■ Ordered vertex lists
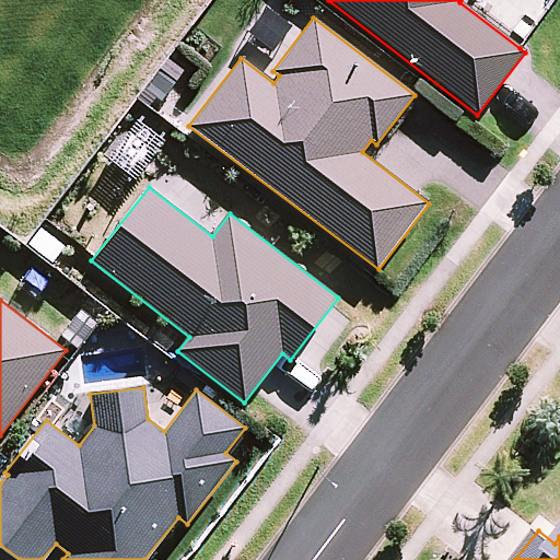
All buildings are outlined.
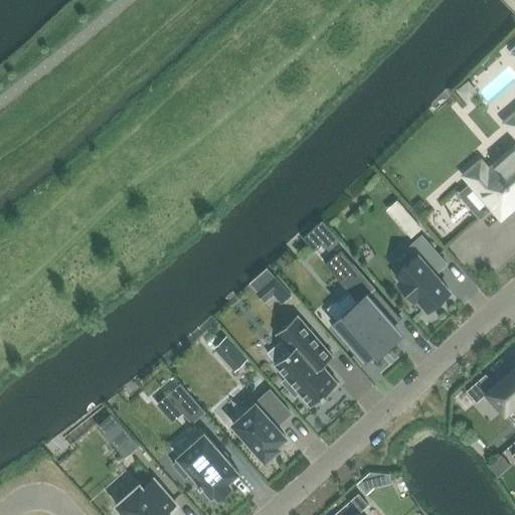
[(472,183),(460,194),(480,217),(492,206),(501,216),(514,203),(514,114),(506,123),(514,133),(514,147),(488,171),(480,162),(465,175),(472,183)]
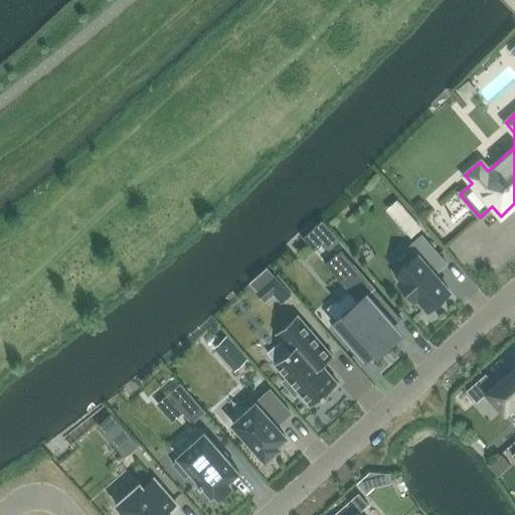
[(420,227),(413,219),(404,227),(411,235),(420,227)]
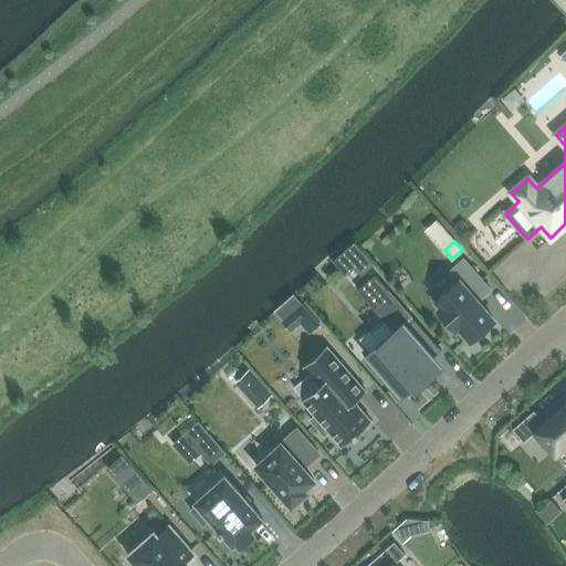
[(354,269),(366,258),(352,242),(339,253),(354,269)]
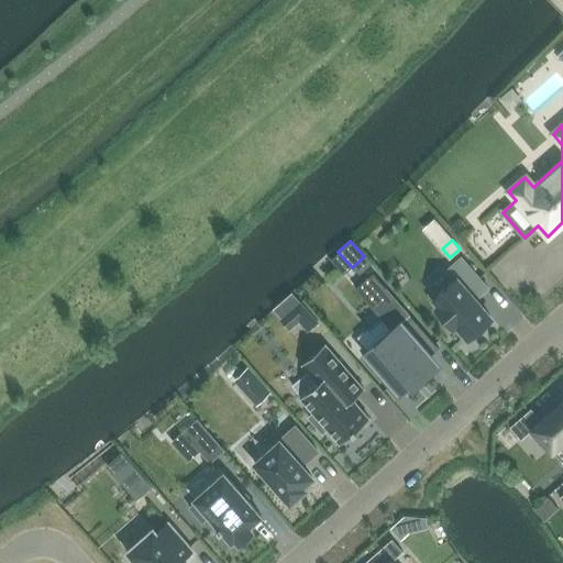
[(455,279),(433,299),(439,306),(435,308),(453,328),(456,326),(468,339),(492,319),(471,295),(484,284),(462,257),(446,269),(455,279)]
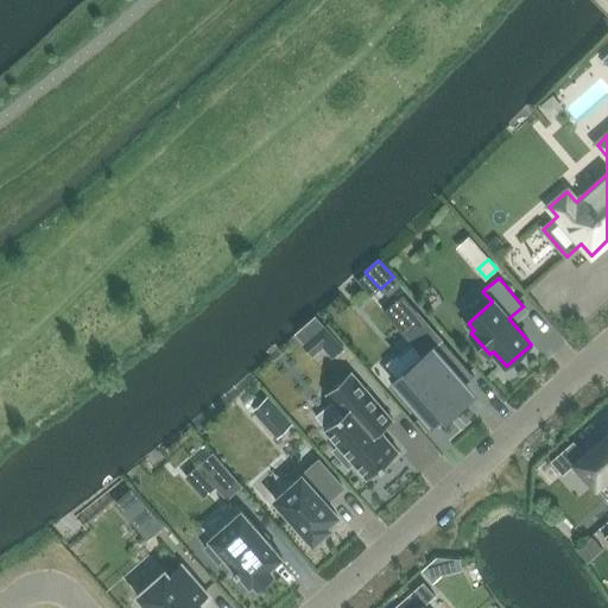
[(403,295),(384,311),(410,342),(385,363),(398,379),(396,381),(399,385),(393,390),(412,410),(423,424),(429,419),(432,422),(444,412),(447,416),(453,410),(472,394),(463,385),(474,377),(403,295)]
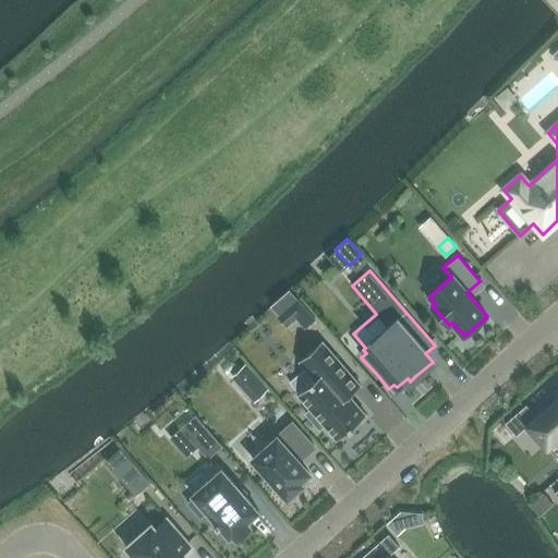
[(298,299),(278,316),(287,327),(296,318),(307,310),(298,299)]
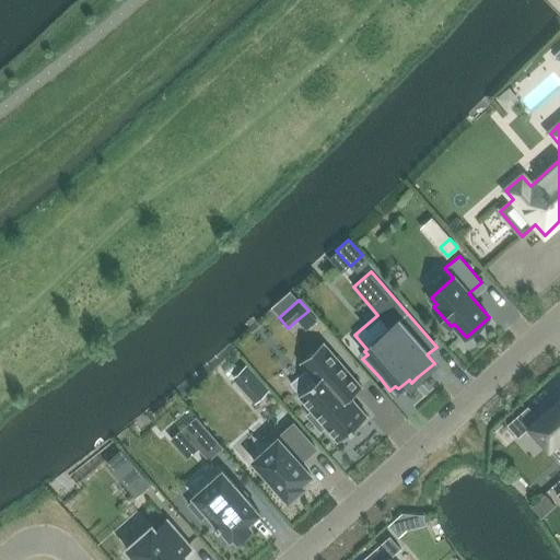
[(321,430),(325,427),(338,442),(366,417),(350,398),(352,396),(361,388),(362,387),(323,342),(300,362),(316,381),(299,396),(312,411),(307,415),(321,430)]
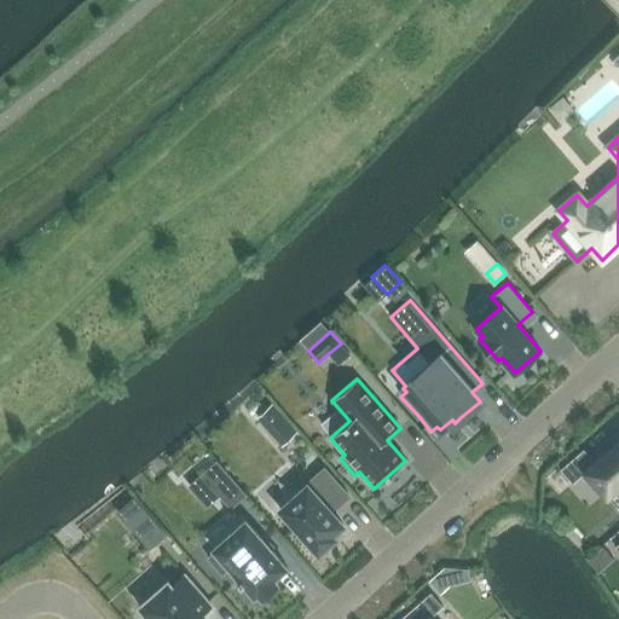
[(282,445),(296,432),(271,404),(256,416),(282,445)]
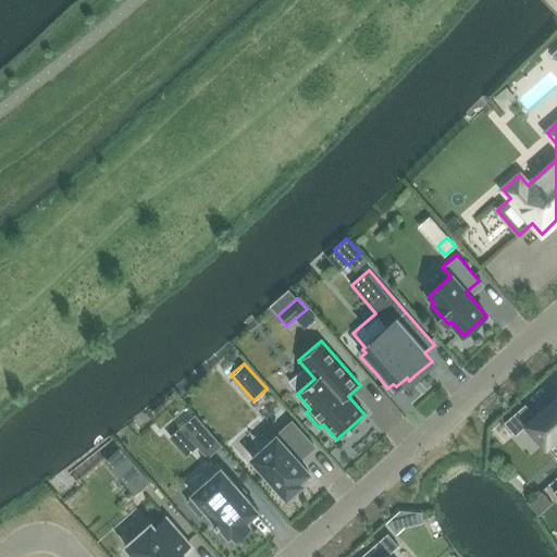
[(556,397),(535,416),(525,405),(505,423),(516,435),(527,425),(546,446),(556,436),(556,397)]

■ Activity
Restate the data word for word while omitting each picture.

■ Solution to this problem
All buildings are outlined.
[(472,183),(460,194),(480,217),(492,206),(501,216),(514,203),(514,114),(506,123),(514,133),(514,147),(488,171),(480,162),(465,175),(472,183)]
[(420,227),(413,219),(404,227),(411,235),(420,227)]
[(354,269),(366,258),(352,242),(339,253),(354,269)]
[(455,279),(433,299),(439,306),(435,308),(453,328),(456,326),(468,339),(492,319),(471,295),(484,284),(462,257),(446,269),(455,279)]
[(403,295),(384,311),(410,342),(385,363),(398,379),(396,381),(399,385),(393,390),(412,410),(423,424),(429,419),(432,422),(444,412),(447,416),(453,410),(472,394),(463,385),(474,377),(403,295)]
[(298,299),(278,316),(287,327),(296,318),(307,310),(298,299)]
[(321,430),(325,427),(338,442),(366,417),(350,398),(352,396),(361,388),(362,387),(323,342),(300,362),(316,381),(299,396),(312,411),(307,415),(321,430)]
[(282,445),(296,432),(271,404),(256,416),(282,445)]
[(556,397),(535,416),(525,405),(505,423),(516,435),(527,425),(546,446),(556,436),(556,397)]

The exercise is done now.